AIM OF THE EXERCISE: Below this line is a set of entries; quote exactly the lines from the line that contains "D201: LED red" to the line that contains "VR202: 1k (GND, IC203/OUT, wiper", both lines included.

DATA LISTING:
###

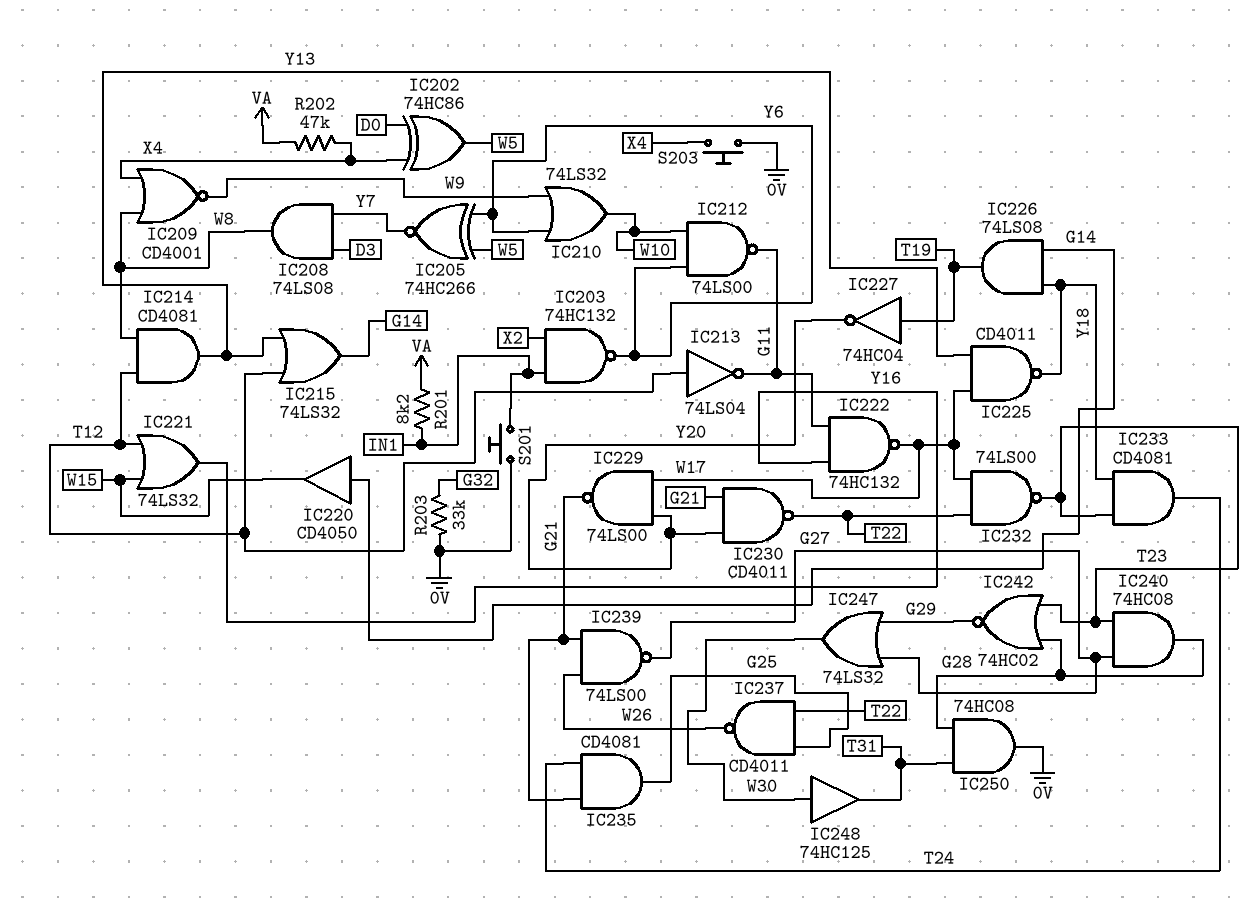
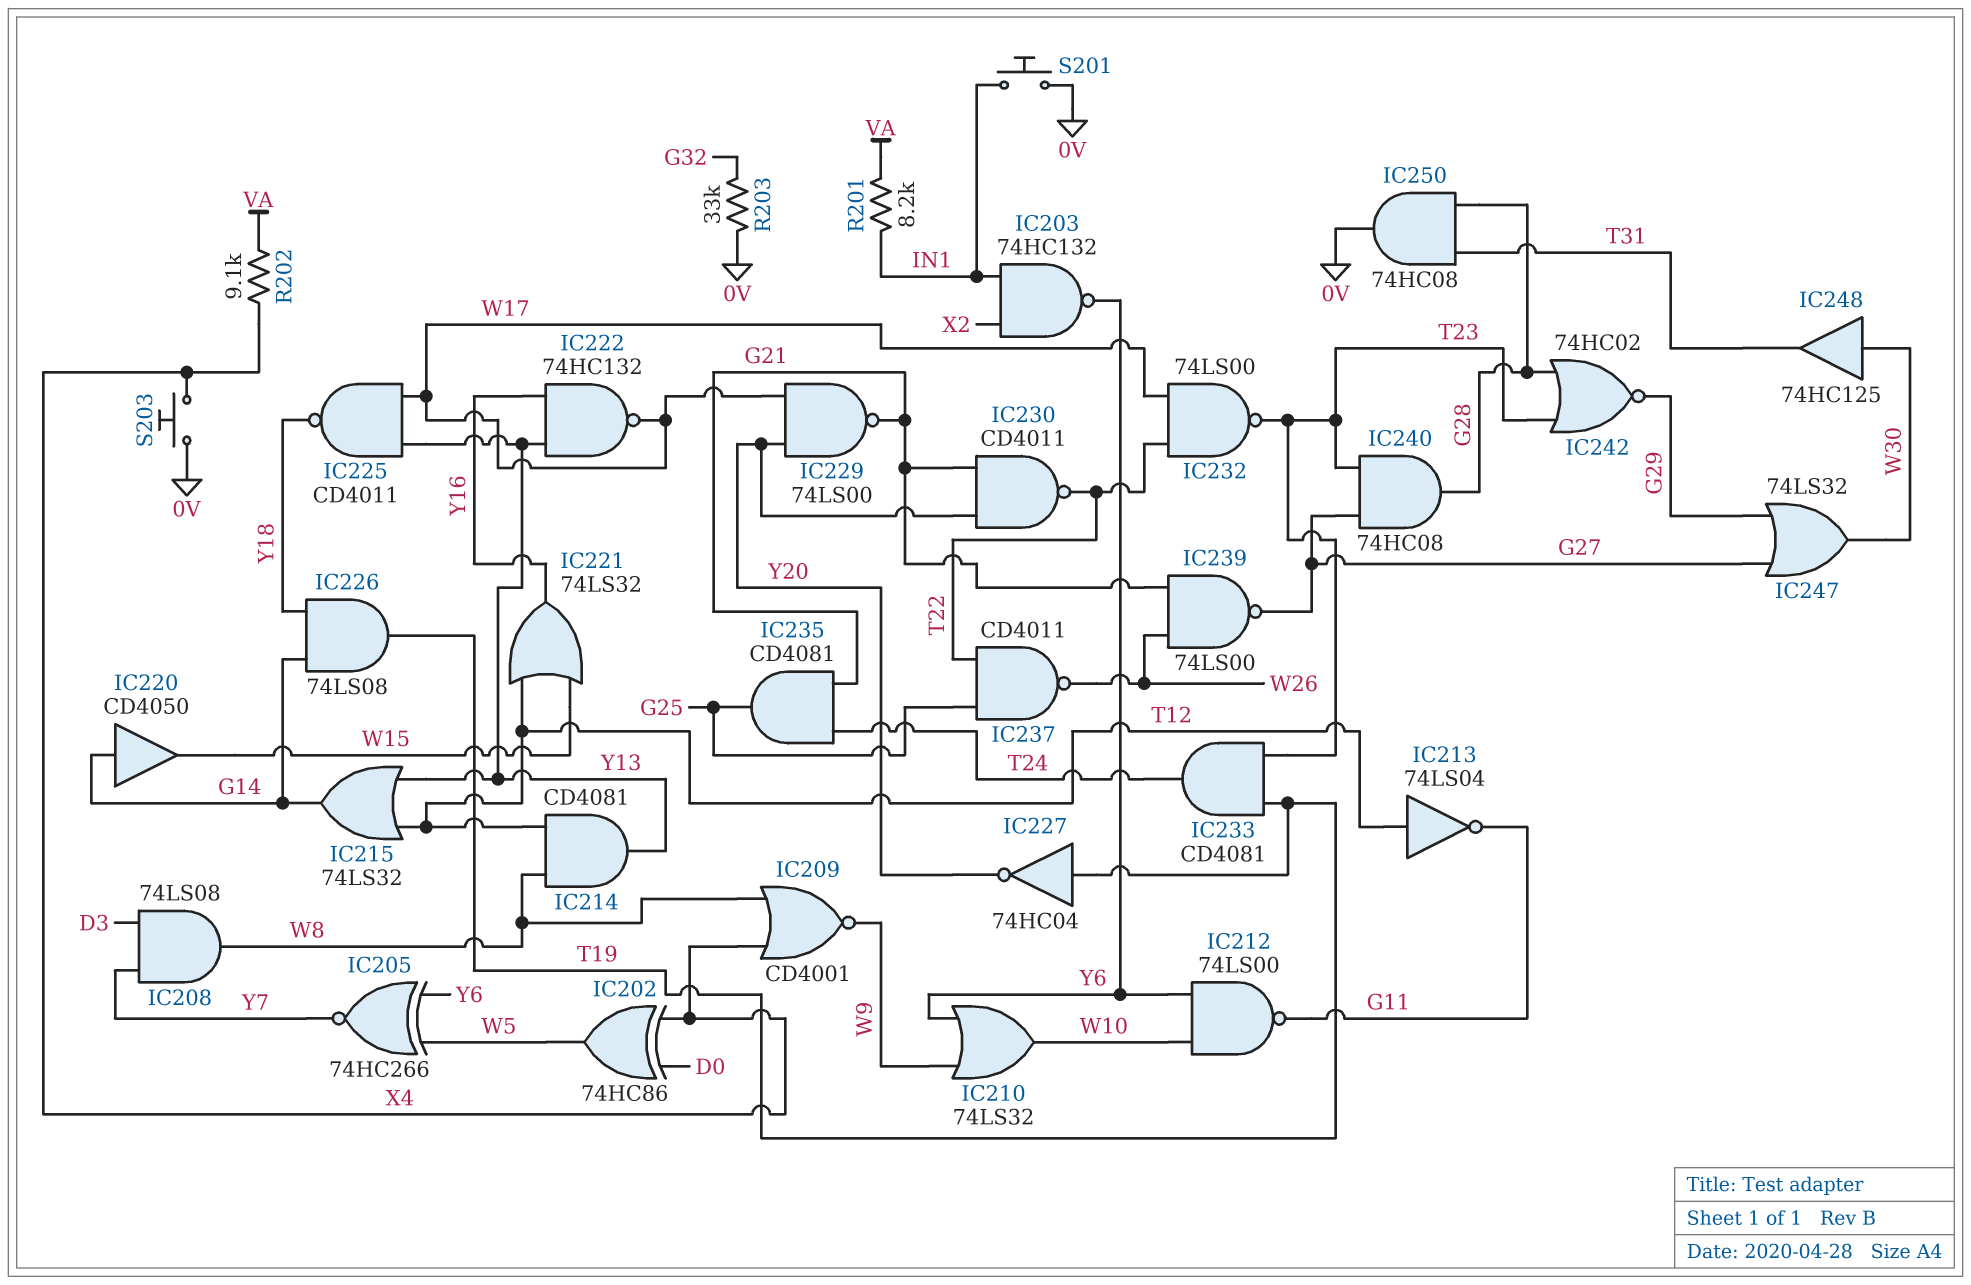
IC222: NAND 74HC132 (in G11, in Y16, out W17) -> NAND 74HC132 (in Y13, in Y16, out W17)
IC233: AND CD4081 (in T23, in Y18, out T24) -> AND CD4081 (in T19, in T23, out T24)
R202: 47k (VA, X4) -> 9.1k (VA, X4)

###

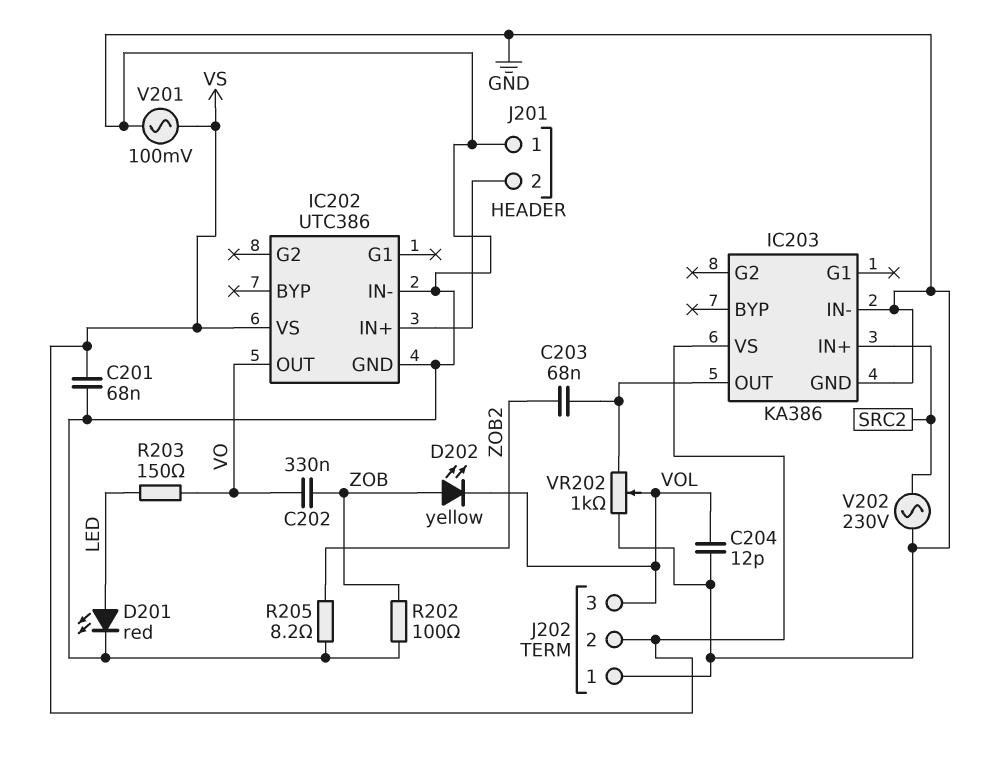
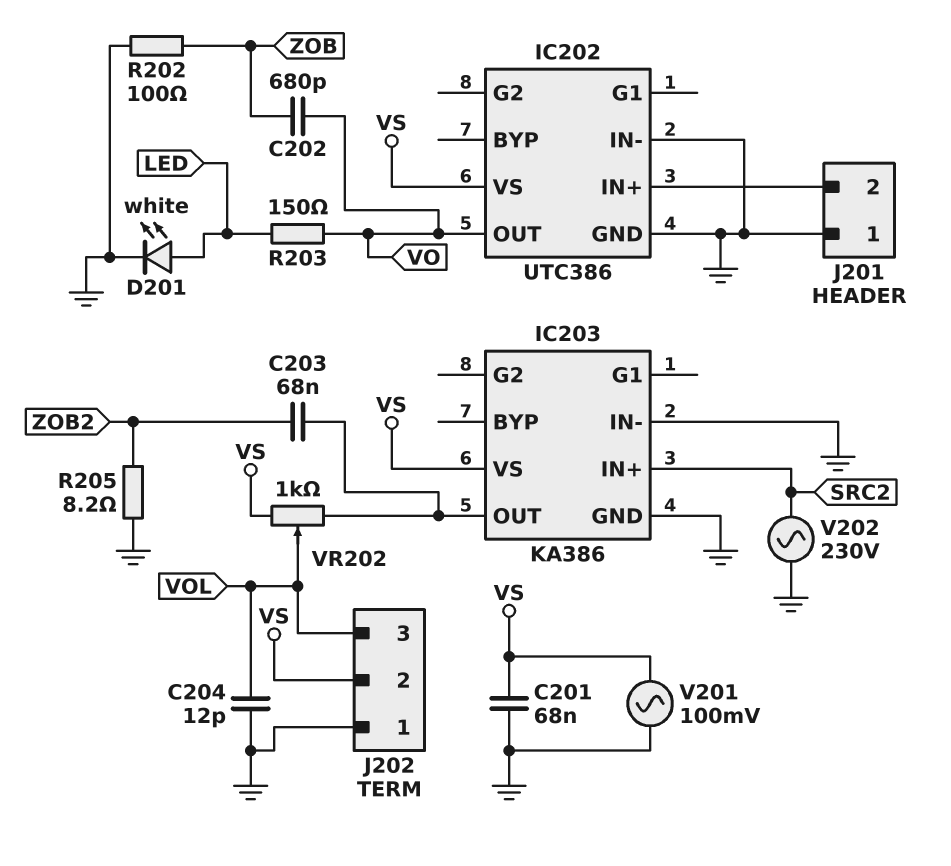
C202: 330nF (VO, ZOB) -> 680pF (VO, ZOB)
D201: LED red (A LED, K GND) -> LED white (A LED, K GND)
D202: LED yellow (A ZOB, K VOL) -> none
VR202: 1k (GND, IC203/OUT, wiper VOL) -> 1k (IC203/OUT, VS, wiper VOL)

###

OUTPUT:
D201: LED red (A LED, K GND) -> LED white (A LED, K GND)
D202: LED yellow (A ZOB, K VOL) -> none
VR202: 1k (GND, IC203/OUT, wiper VOL) -> 1k (IC203/OUT, VS, wiper VOL)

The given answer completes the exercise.